▶ **What is expected**:
Copy everything in the listing below word for word, apart from any images.
● ● ● ● ●
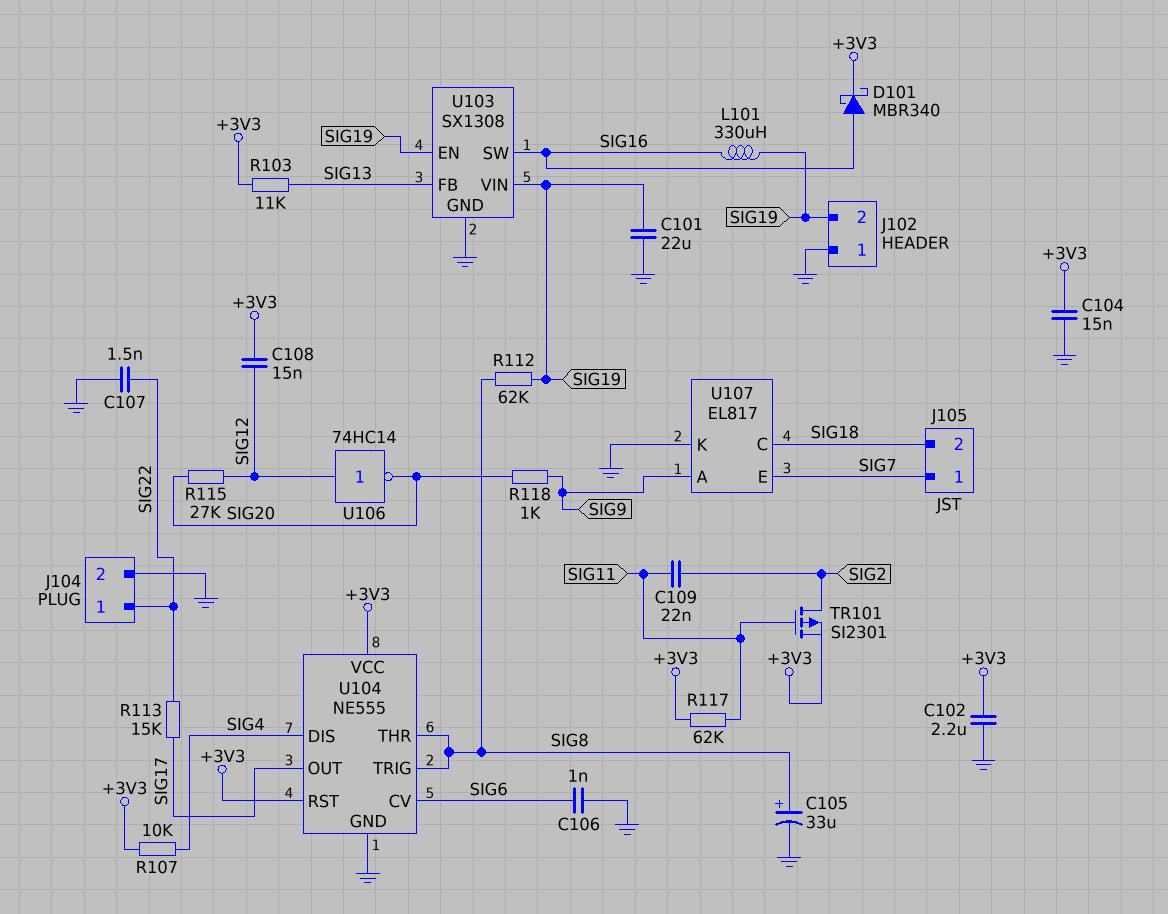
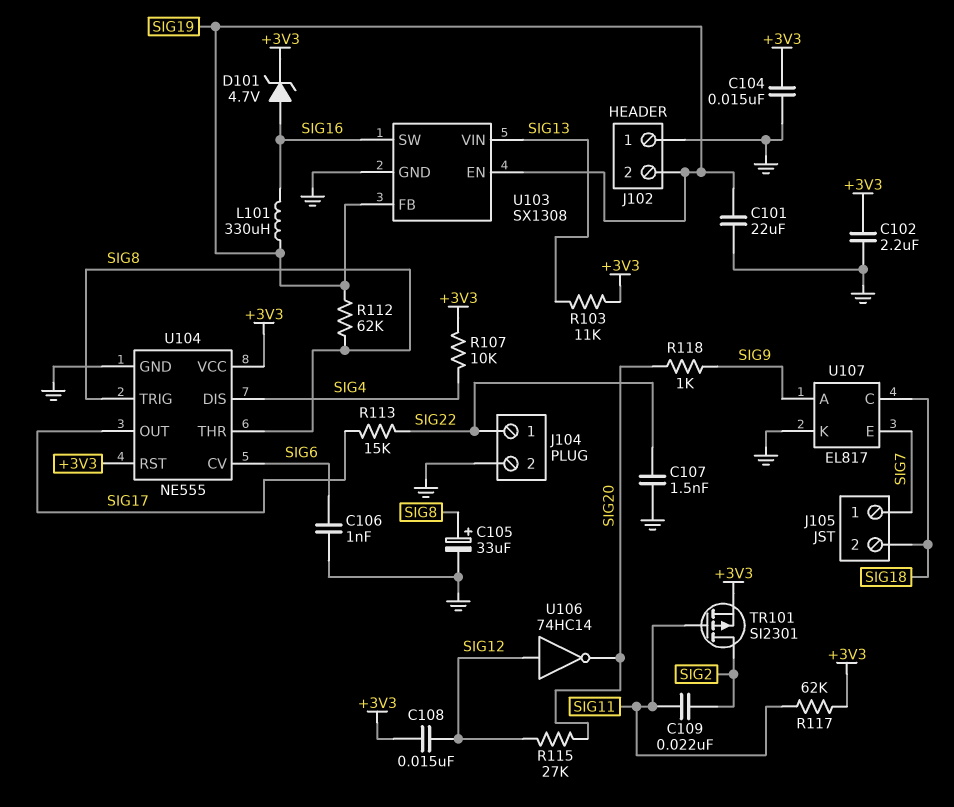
D101: schottky MBR340 (A SIG16, K +3V3) -> zener 4.7V (A SIG16, K +3V3)
U103 pin FB: SIG13 -> SIG19
U103 pin VIN: SIG19 -> SIG13

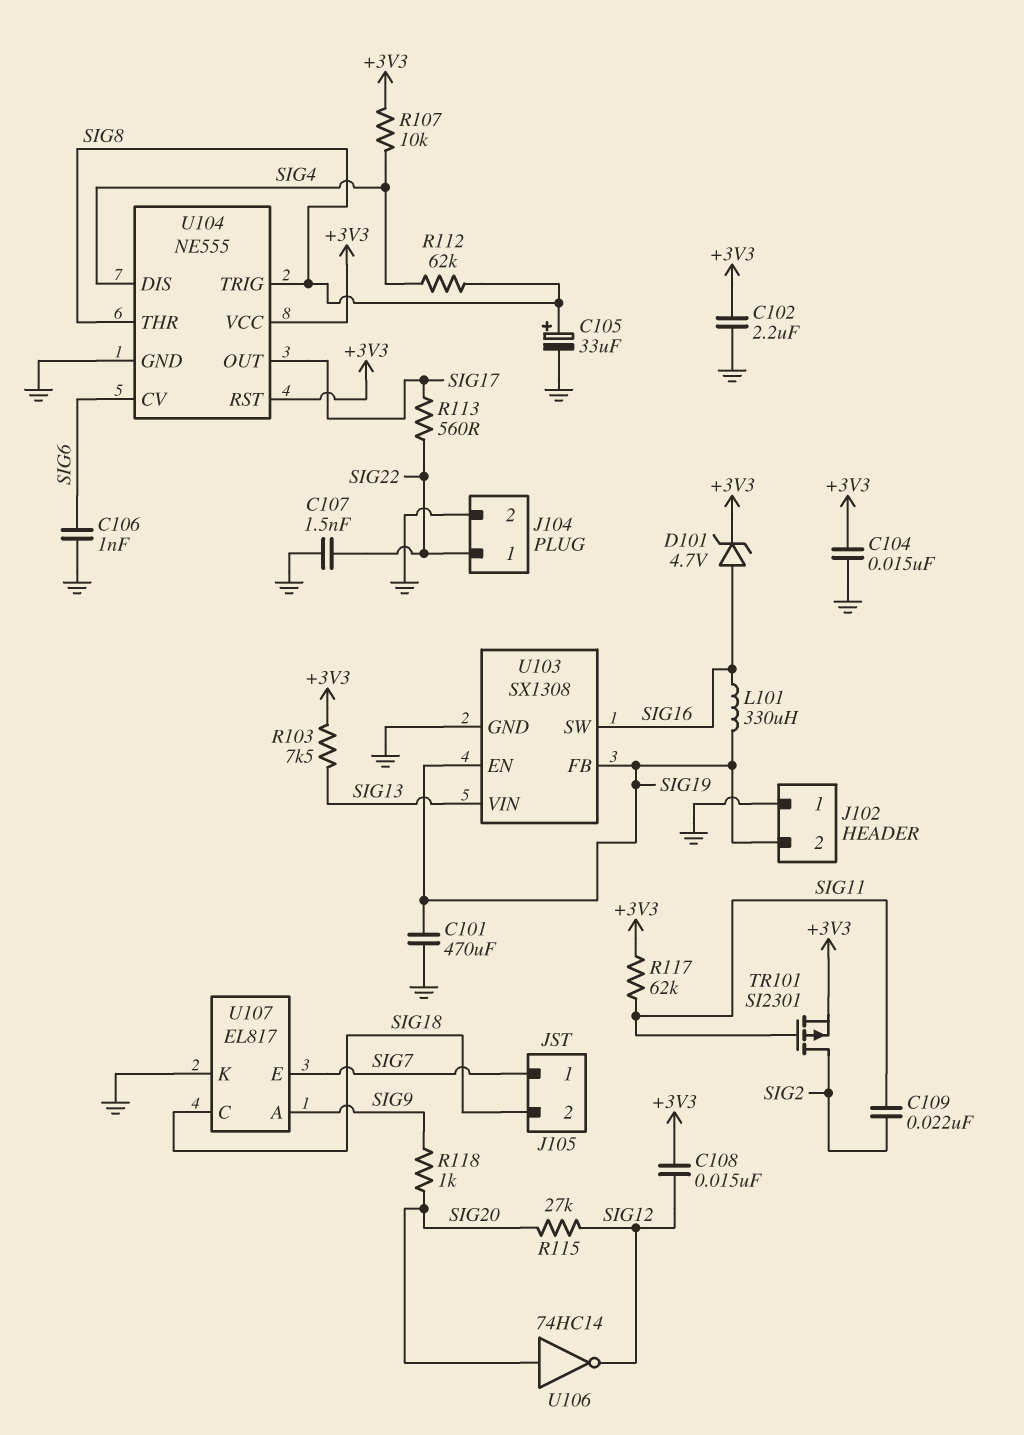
C101: 22uF (GND, SIG19) -> 470uF (GND, SIG19)
R103: 11k (+3V3, SIG13) -> 7.5k (+3V3, SIG13)
R112: 62k (SIG8, SIG19) -> 62k (SIG4, SIG8)
R113: 15k (SIG17, SIG22) -> 560 (SIG17, SIG22)
U106: NOT 74HC14 (in SIG12, out SIG20) -> NOT 74HC14 (in SIG20, out SIG12)

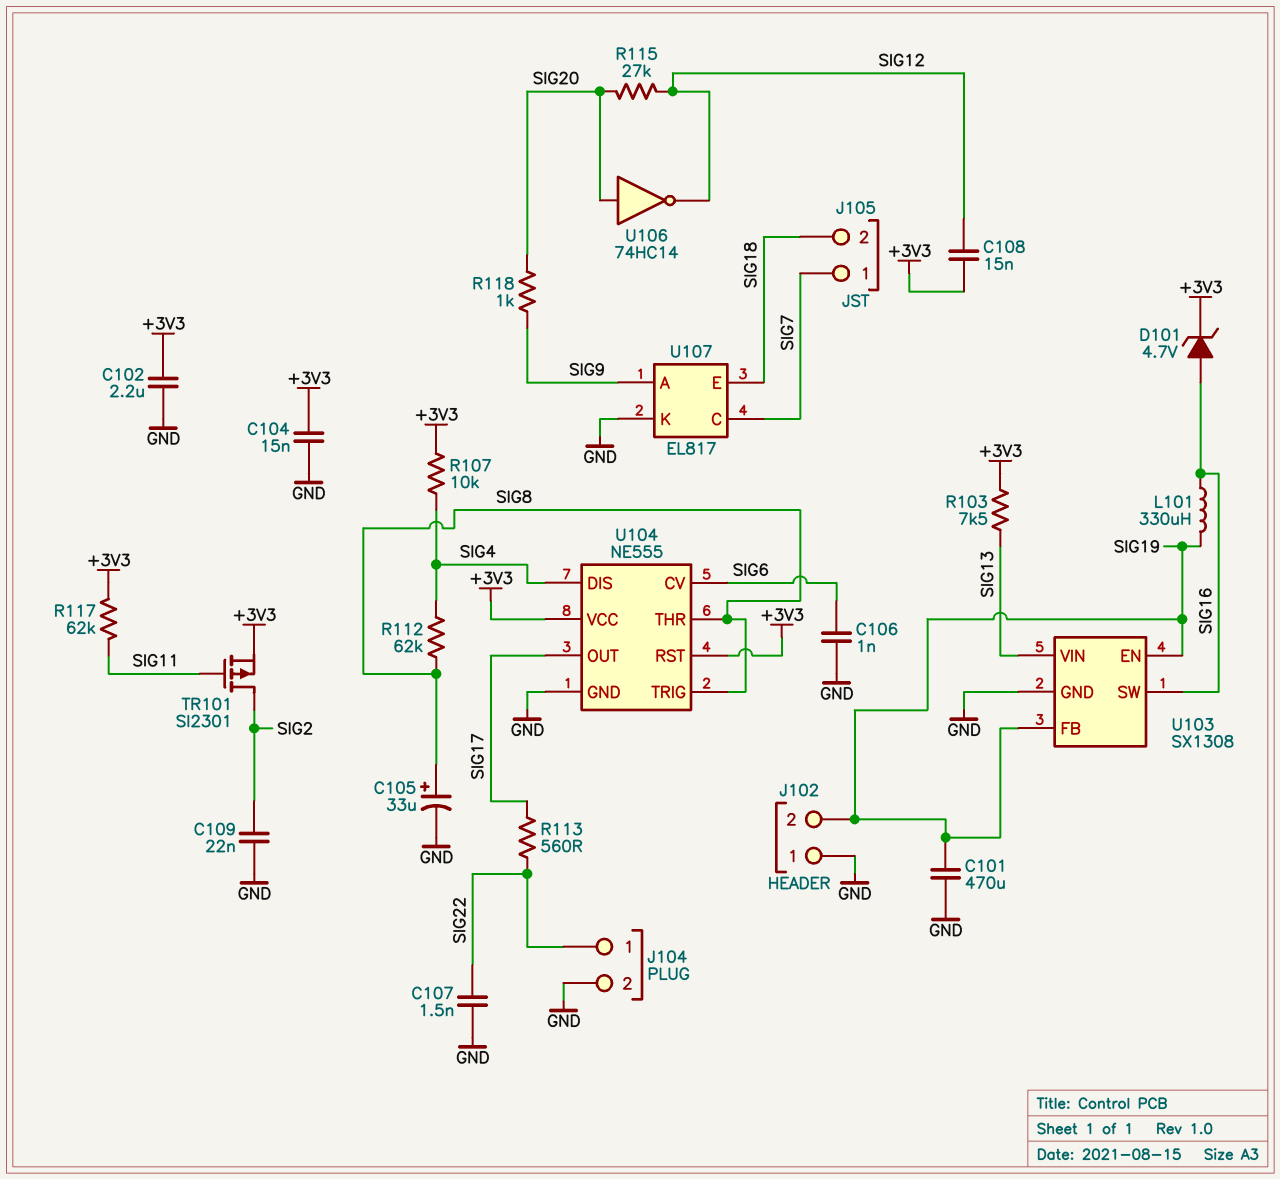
C109: 22nF (SIG2, SIG11) -> 22nF (GND, SIG2)
U107 pin C: SIG18 -> SIG7
U107 pin E: SIG7 -> SIG18

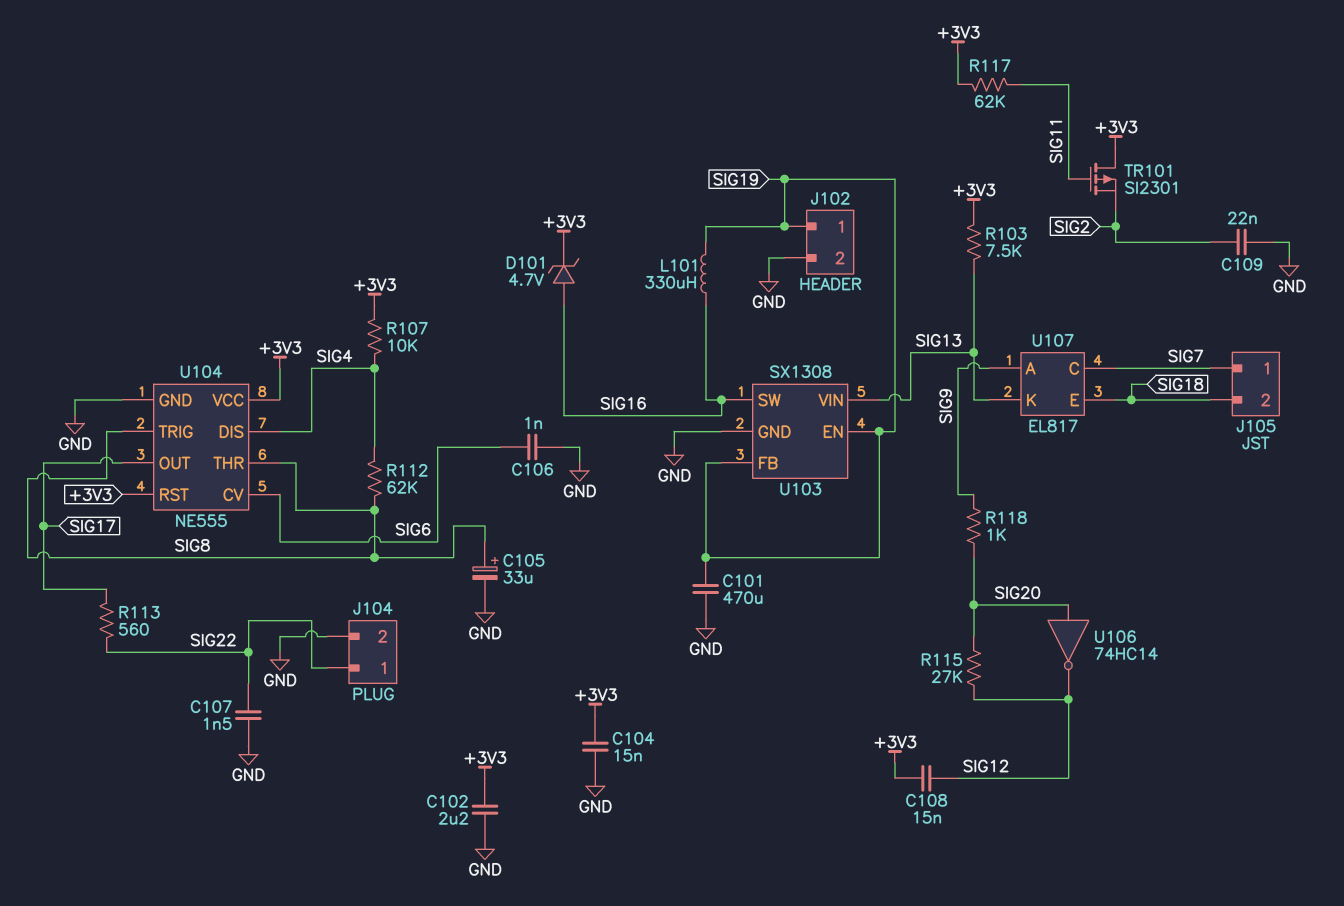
J102 pin 1: GND -> SIG19
J102 pin 2: SIG19 -> GND
TR101: PMOS SI2301 (G SIG11, D SIG2, S +3V3) -> PMOS SI2301 (G SIG11, D +3V3, S SIG2)
U107 pin K: GND -> SIG13

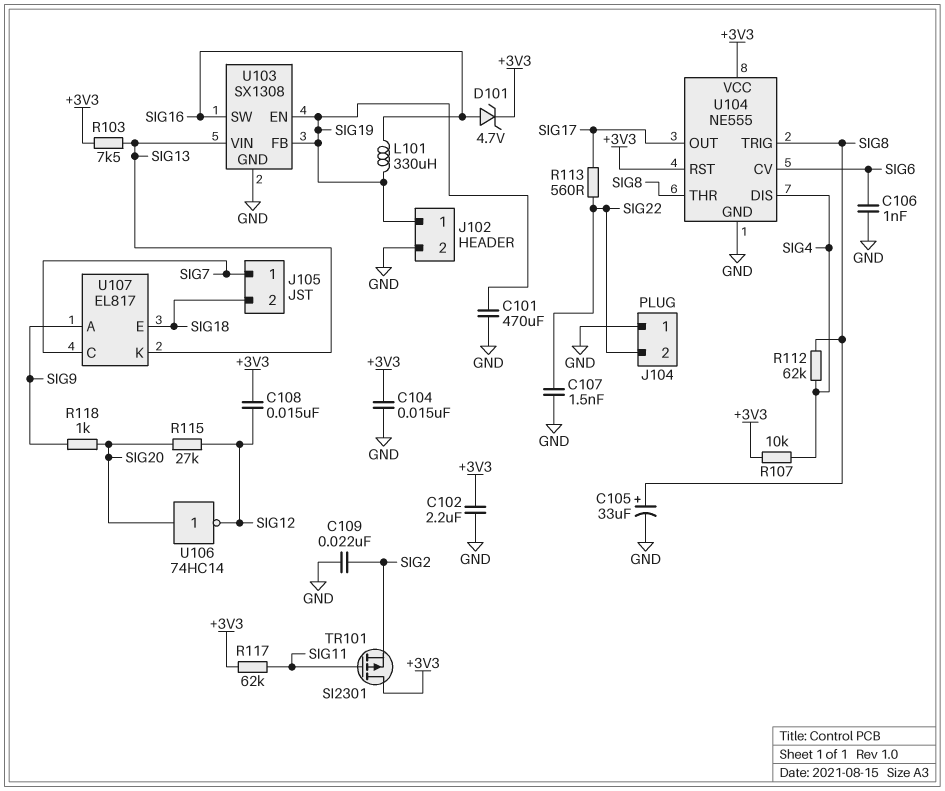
J104 pin 1: SIG22 -> GND
J104 pin 2: GND -> SIG22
● ● ● ● ●
▶ **Answer**:
D101: schottky MBR340 (A SIG16, K +3V3) -> zener 4.7V (A SIG16, K +3V3)
U103 pin FB: SIG13 -> SIG19
U103 pin VIN: SIG19 -> SIG13

C101: 22uF (GND, SIG19) -> 470uF (GND, SIG19)
R103: 11k (+3V3, SIG13) -> 7.5k (+3V3, SIG13)
R112: 62k (SIG8, SIG19) -> 62k (SIG4, SIG8)
R113: 15k (SIG17, SIG22) -> 560 (SIG17, SIG22)
U106: NOT 74HC14 (in SIG12, out SIG20) -> NOT 74HC14 (in SIG20, out SIG12)

C109: 22nF (SIG2, SIG11) -> 22nF (GND, SIG2)
U107 pin C: SIG18 -> SIG7
U107 pin E: SIG7 -> SIG18

J102 pin 1: GND -> SIG19
J102 pin 2: SIG19 -> GND
TR101: PMOS SI2301 (G SIG11, D SIG2, S +3V3) -> PMOS SI2301 (G SIG11, D +3V3, S SIG2)
U107 pin K: GND -> SIG13

J104 pin 1: SIG22 -> GND
J104 pin 2: GND -> SIG22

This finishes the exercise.